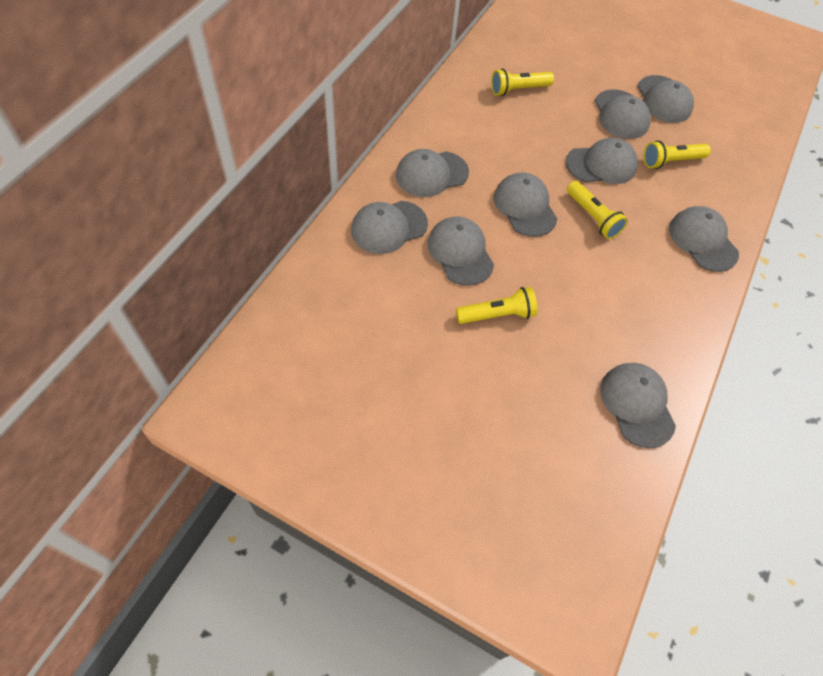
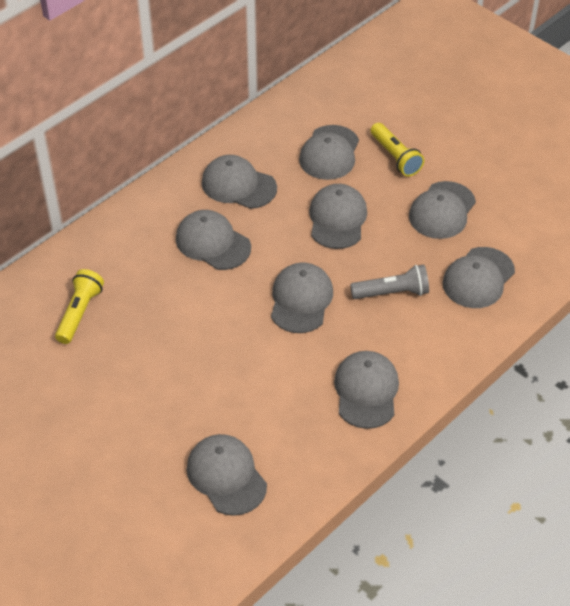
grey flashlight: 0 -> 1
yellow flashlight: 4 -> 2

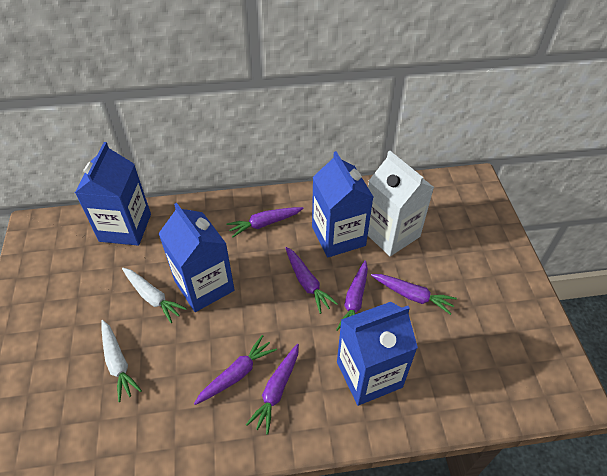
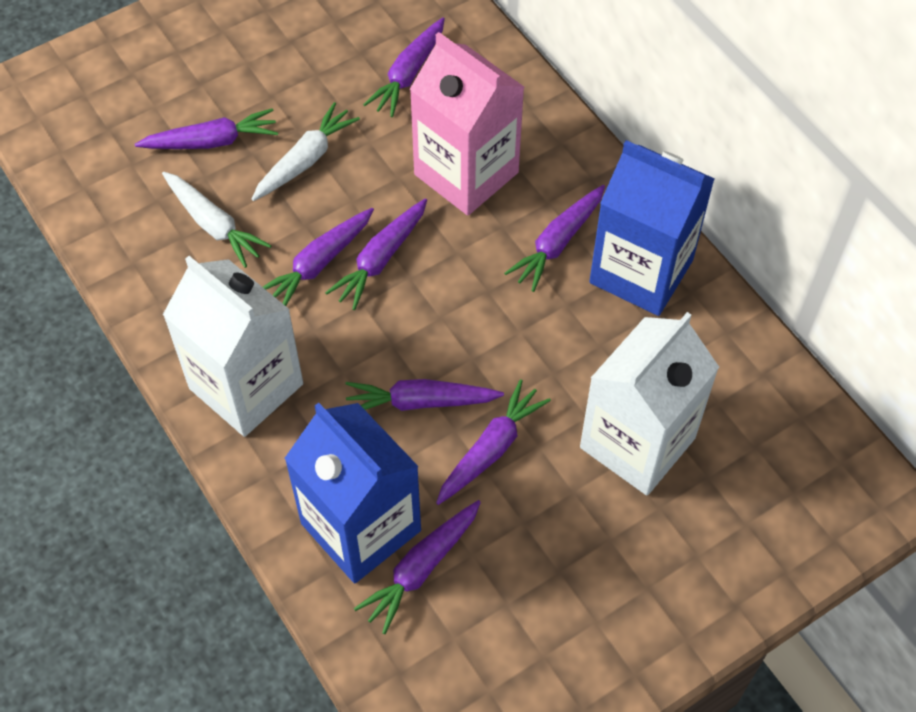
blue carton: 4 -> 2
pink carton: 0 -> 1
purple carrot: 6 -> 8
white carton: 1 -> 2

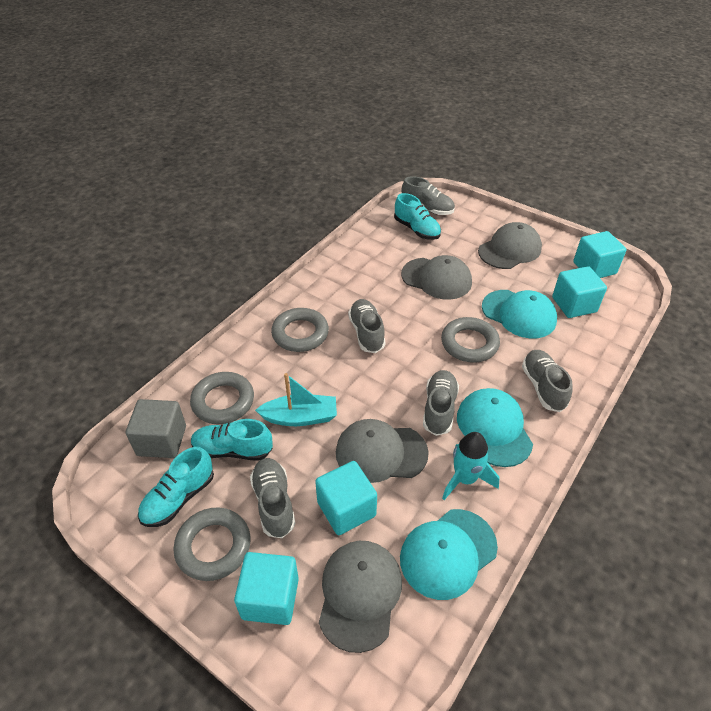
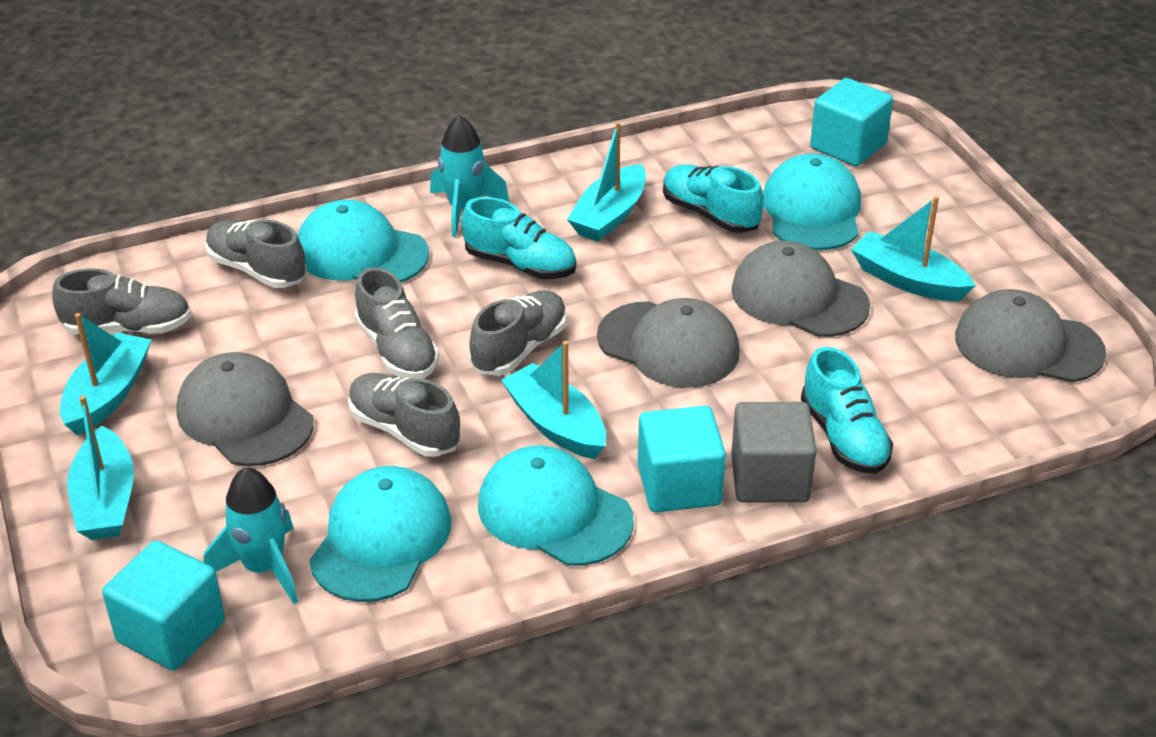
grey ring: 4 -> 0
turquoise boat: 1 -> 5
turquoise cap: 3 -> 4
turquoise cube: 4 -> 3
turquoise rocket: 1 -> 2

## Written task
Once the line containing "turquoise cap: 3 -> 4" is found, print it and every line after it through the end of the listing, exactly and alone.

## Task answer
turquoise cap: 3 -> 4
turquoise cube: 4 -> 3
turquoise rocket: 1 -> 2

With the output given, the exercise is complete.